**Task objective:** Beginning at the line containing "camera: 80 degrees right, 5 degrees up", print every line until the records end, keeping each exactly as it is.

**Extracted records:**
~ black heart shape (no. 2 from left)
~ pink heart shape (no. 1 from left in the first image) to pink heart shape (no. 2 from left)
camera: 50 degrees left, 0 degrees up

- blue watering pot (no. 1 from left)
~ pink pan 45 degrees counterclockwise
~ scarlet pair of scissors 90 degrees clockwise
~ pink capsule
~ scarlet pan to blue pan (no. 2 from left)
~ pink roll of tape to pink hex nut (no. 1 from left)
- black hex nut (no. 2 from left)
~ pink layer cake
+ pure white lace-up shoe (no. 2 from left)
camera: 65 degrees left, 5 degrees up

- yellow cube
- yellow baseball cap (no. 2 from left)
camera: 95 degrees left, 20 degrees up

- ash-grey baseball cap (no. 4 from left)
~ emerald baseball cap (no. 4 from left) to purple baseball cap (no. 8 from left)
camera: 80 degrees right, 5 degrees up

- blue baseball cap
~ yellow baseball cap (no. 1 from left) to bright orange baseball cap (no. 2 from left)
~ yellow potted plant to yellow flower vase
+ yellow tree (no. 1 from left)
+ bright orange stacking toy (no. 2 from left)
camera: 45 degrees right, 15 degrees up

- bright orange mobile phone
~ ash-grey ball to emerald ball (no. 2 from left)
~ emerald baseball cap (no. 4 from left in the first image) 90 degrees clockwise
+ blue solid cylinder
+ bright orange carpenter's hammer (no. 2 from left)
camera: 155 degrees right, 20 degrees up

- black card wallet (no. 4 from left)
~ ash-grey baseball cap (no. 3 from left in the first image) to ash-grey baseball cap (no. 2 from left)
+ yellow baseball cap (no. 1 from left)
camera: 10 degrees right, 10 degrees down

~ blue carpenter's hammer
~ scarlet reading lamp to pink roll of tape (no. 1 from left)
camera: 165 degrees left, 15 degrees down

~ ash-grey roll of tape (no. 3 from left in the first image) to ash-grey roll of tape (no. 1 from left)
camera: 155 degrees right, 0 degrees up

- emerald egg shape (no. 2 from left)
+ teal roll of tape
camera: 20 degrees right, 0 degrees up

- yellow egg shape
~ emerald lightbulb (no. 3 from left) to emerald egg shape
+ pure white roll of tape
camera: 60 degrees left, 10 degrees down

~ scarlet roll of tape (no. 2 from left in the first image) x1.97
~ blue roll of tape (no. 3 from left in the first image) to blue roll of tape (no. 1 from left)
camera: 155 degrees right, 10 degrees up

**Expected output:**
camera: 80 degrees right, 5 degrees up

- blue baseball cap
~ yellow baseball cap (no. 1 from left) to bright orange baseball cap (no. 2 from left)
~ yellow potted plant to yellow flower vase
+ yellow tree (no. 1 from left)
+ bright orange stacking toy (no. 2 from left)
camera: 45 degrees right, 15 degrees up

- bright orange mobile phone
~ ash-grey ball to emerald ball (no. 2 from left)
~ emerald baseball cap (no. 4 from left in the first image) 90 degrees clockwise
+ blue solid cylinder
+ bright orange carpenter's hammer (no. 2 from left)
camera: 155 degrees right, 20 degrees up

- black card wallet (no. 4 from left)
~ ash-grey baseball cap (no. 3 from left in the first image) to ash-grey baseball cap (no. 2 from left)
+ yellow baseball cap (no. 1 from left)
camera: 10 degrees right, 10 degrees down

~ blue carpenter's hammer
~ scarlet reading lamp to pink roll of tape (no. 1 from left)
camera: 165 degrees left, 15 degrees down

~ ash-grey roll of tape (no. 3 from left in the first image) to ash-grey roll of tape (no. 1 from left)
camera: 155 degrees right, 0 degrees up

- emerald egg shape (no. 2 from left)
+ teal roll of tape
camera: 20 degrees right, 0 degrees up

- yellow egg shape
~ emerald lightbulb (no. 3 from left) to emerald egg shape
+ pure white roll of tape
camera: 60 degrees left, 10 degrees down

~ scarlet roll of tape (no. 2 from left in the first image) x1.97
~ blue roll of tape (no. 3 from left in the first image) to blue roll of tape (no. 1 from left)
camera: 155 degrees right, 10 degrees up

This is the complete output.